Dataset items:
========

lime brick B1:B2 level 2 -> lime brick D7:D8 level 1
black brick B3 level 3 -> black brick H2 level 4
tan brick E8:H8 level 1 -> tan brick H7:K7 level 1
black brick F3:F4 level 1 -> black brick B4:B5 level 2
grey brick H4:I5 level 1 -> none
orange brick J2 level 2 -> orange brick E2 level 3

========

--- Problem details ---
Reproduce the entries exactly as they appear.

--- Solution to this problem ---
lime brick B1:B2 level 2 -> lime brick D7:D8 level 1
black brick B3 level 3 -> black brick H2 level 4
tan brick E8:H8 level 1 -> tan brick H7:K7 level 1
black brick F3:F4 level 1 -> black brick B4:B5 level 2
grey brick H4:I5 level 1 -> none
orange brick J2 level 2 -> orange brick E2 level 3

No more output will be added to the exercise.